### GOAL
Find each line in the rows below that contains the string "kern" and copy that line in full. Treat uppercase and lowercase letters as different.

(Rows from a data collection)

⁂

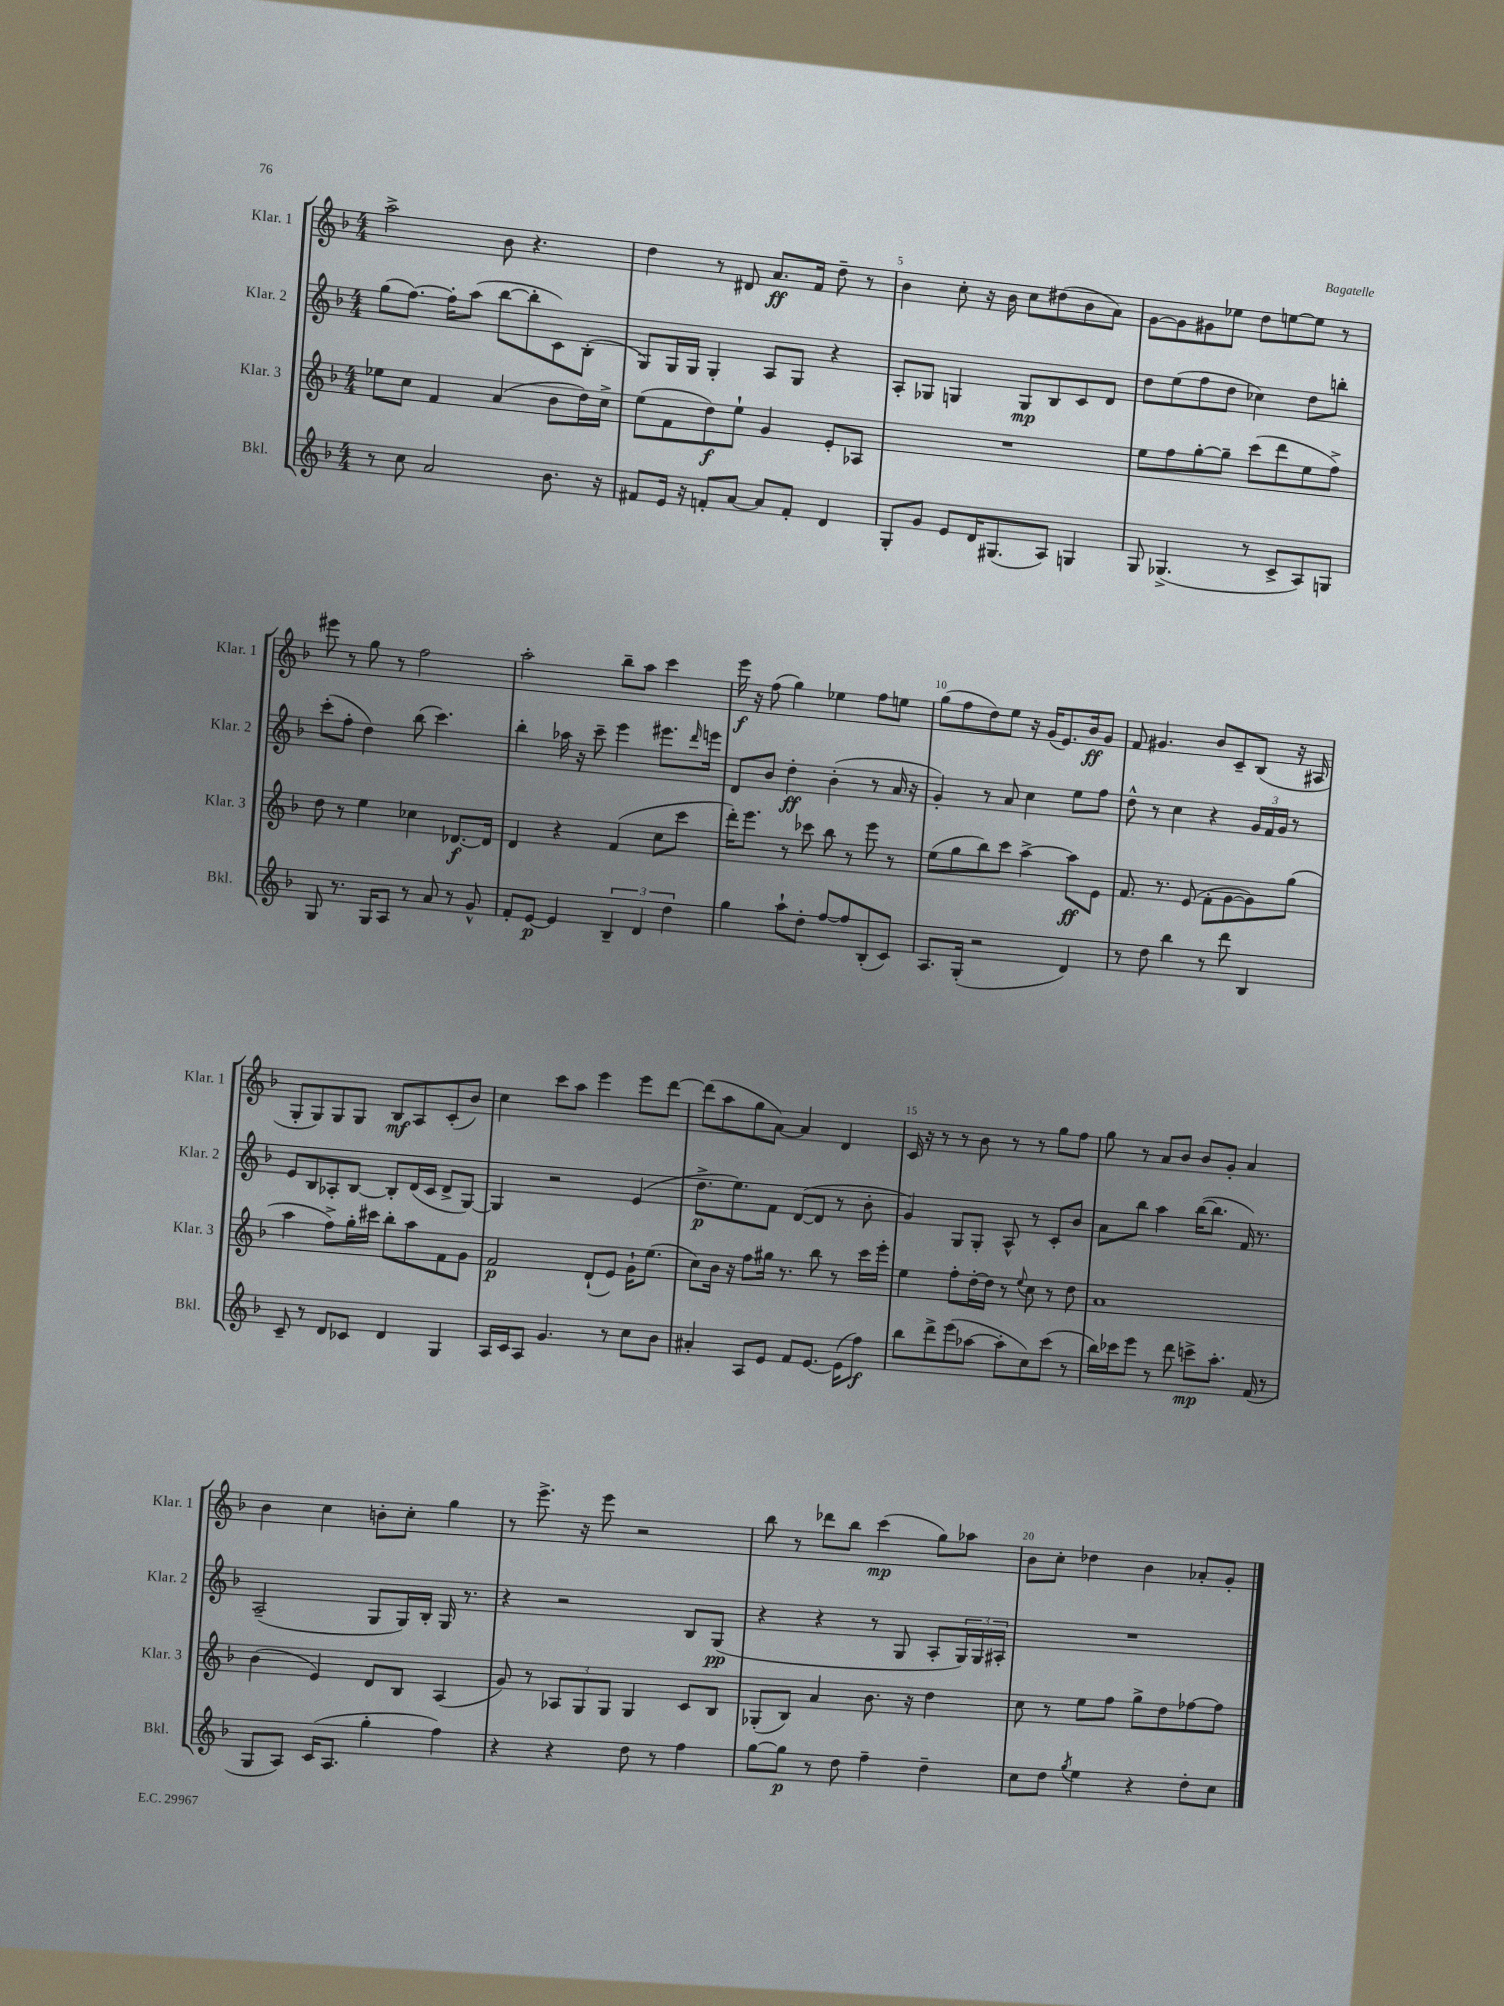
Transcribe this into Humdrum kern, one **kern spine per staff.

**kern	**kern	**kern	**kern
*staff4	*staff3	*staff2	*staff1
*clefG2	*clefG2	*clefG2	*clefG2
*k[b-]	*k[b-]	*k[b-]	*k[b-]
*M4/4	*M4/4	*M4/4	*M4/4
8r	8ee-	(8gg	2aa^
8cc	8cc	[8.ff)	.
2a	4f	.	.
.	.	16ff']	.
.	.	(8aa	.
.	(4a	[8bb-	8b-
.	.	8bb-']	4.r
8.b-	8b-	8c)	.
.	16dd)	(8B-'	.
16r	16cc^	.	.
=	=	=	=
8f#	(8ee	8G)	4dd
16e	8f	16G	.
16r	.	16G	.
8f'	8dd)	4G'	8r
[8a	8ee`	.	8d#
8a]	4g	8A	8.a
8f'	.	8G	.
.	.	.	16f
4d	8e'	4r	8dd~
.	8A-	.	8r
=	=	=	=
8G'	1r	8A'	4b-
8g	.	8G-	.
8e	.	4G	8cc'
16d	.	.	16r
(8.G#	.	.	16b-
.	.	8G	8cc
8A)	.	8B-	(8dd#
4G	.	8c	8b-
.	.	8d	8a)
=	=	=	=
8G	8ee	8dd	[8g
(4.G-^	8ff	(8ee	8g]
.	[8gg'	8ff	8g#
.	8gg~]	8dd	8ee-
8r	(8ccc	4cc-)	8dd
8c^	8ddd	.	[8ee
8A)	8ee	8dd	8ee]
8G	8ff^)	8bb'	8r
=	=	=	=
8G	8dd	(8ccc'	8eee#
8.r	8r	8ff'	8r
.	4ee	4dd)	8gg
16G	.	.	.
8A	.	.	8r
8r	4cc-	(8bb-	2ff
8a	.	4.ccc)	.
8r	[8.d-	.	.
8g^^	.	.	.
.	16d-]	.	.
=	=	=	=
8f'	4d	4bb-'	2aa'
[8e	.	.	.
4e]	4r	16aa-	.
.	.	16r	.
.	.	8ccc~	.
6B-~	(4f	4eee	8bb-~
.	.	.	8aa
6d	.	.	.
.	8cc	8.eee#	4ccc
6dd	.	.	.
.	8ccc	.	.
.	.	16qqddd	.
.	.	16eee	.
=	=	=	=
4gg	16ddd')	8d	16eee
.	8.eee	.	16r
.	.	8b-	(8ff
8aa`	8r	4dd'	4gg)
8dd'	8ccc-	.	.
[8ff	8bb-	(4b-'	4ee-
8ff]	8r	.	.
(8B-'	8eee	8r	8ff
8c)	8r	16a	8ee
.	.	16r	.
=	=	=	=
8.A	(8ee	4g')	(8gg
.	8gg	.	8ff
(16G'	.	.	.
2r	8bb-)	8r	8dd)
.	8ccc	8a	8ee
.	[4aa^	4cc	16r
.	.	.	(16g
.	.	.	8.e)
4d)	8aa]	8ee	.
.	.	.	16b-
.	8e	8ff	8g
=	=	=	=
8r	8.f	8dd^^	8f
8dd	.	8r	4.g#
.	8.r	.	.
4bb-	.	4cc	.
.	(8e	.	.
8r	8f'	4r	8b-
8ddd	[8g	.	8c~
4B-	8g])	24g	(8B-
.	.	24f	.
.	.	24g	.
.	(8gg	8r	16r
.	.	.	16A#
=	=	=	=
8c~	4aa	8e	8G'
8r	.	8B-	8G)
8d	8ff^)	8A-'	8G
8c-	16gg'	[8B-	8G
.	16ccc#	.	.
4d	8bb-'	8B-']	8B-
.	8aa	(16d	8A
.	.	16c	.
4G	8f	8d^	(8c'
.	8g	[8G)	8b-)
=	=	=	=
16A	2f	4G]	4cc
16c	.	.	.
8A	.	.	.
4.g	.	2r	8ccc
.	.	.	8aa
.	(8d`	.	4eee
8r	8e)	.	.
8cc	16g`	(4e	8eee
.	(8.ee	.	.
8b-	.	.	[8ddd
=	=	=	=
4a#'	8cc)	8.dd^	(8ddd]
.	16b-	.	8aa
.	16r	8.ee)	.
8A	8ff	.	8gg
8e	16gg#	8f	[8a)
.	8.r	.	.
8f	.	([8d	4a]
[8.e	8bb-	8d]	.
.	8r	8r	4d
(16e]	.	.	.
8ff)	16ccc	8b-'	.
.	16eee'	.	.
=	=	=	=
8bb-	4ee	4g)	16c
.	.	.	16r
8ddd^	.	.	8r
(8eee	8ff'	8G	8r
[8aa-	[16dd'	8G'	8b-
.	16dd]	.	.
8aa-']	8r	8A^^	8r
.	8qqee	.	.
8cc)	8cc	8r	8r
(8ccc	8r	8c'	8gg
8r	8dd	8b-	8ff
=	=	=	=
16bb-)	1a	8a	8gg
16ccc-	.	.	.
8eee	.	8bb-	8r
8r	.	4aa	8a
8ddd	.	.	8b-
8ccc^	.	([16bb-	8b-
.	.	8.bb-]	.
8.aa'	.	.	8g'
.	.	16f)	4a
(16f	.	8.r	.
8r	.	.	.
=	=	=	=
8G	(4b-	(2A~	4b-
8A)	.	.	.
(16c	4e)	.	4cc
8.A	.	.	.
4gg'	8d	8G	8b'
.	8B-	16G)	8cc'
.	.	16B-'	.
4ff)	(4A	16G	4gg
.	.	8.r	.
=	=	=	=
4r	8g)	4r	8r
.	8r	.	8.eee^
4r	12A-	2r	.
.	.	.	16r
.	12G	.	.
.	.	.	8eee
.	12G	.	.
8dd	4G	.	2r
8r	.	.	.
4ff	8c	8B-	.
.	8B-	(8G	.
=	=	=	=
[8gg	(8G-'	4r	8bb-
8gg]	8B-)	.	8r
8r	4a	4r	8ddd-
8dd	.	.	8bb-
4ff~	8.b-	8r	(4ccc
.	.	8G	.
.	16r	.	.
4dd~	4dd	8A'	8gg)
.	.	24G)	8aa-
.	.	24G	.
.	.	24A#'	.
=	=	=	=
8cc	8cc	1r	8b-
8dd	8r	.	8cc'
8qgg	.	.	.
4ee	8ee	.	4dd-
.	8ff	.	.
4r	8gg^	.	4b-
.	8dd	.	.
8dd'	[8ff-	.	8a-'
8cc	8ff-]	.	8g'
==	==	==	==
*-	*-	*-	*-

⁂

### RESPONSE TO THE TASK
Transcribe this into Humdrum kern, one **kern spine per staff.
**kern	**kern	**kern	**kern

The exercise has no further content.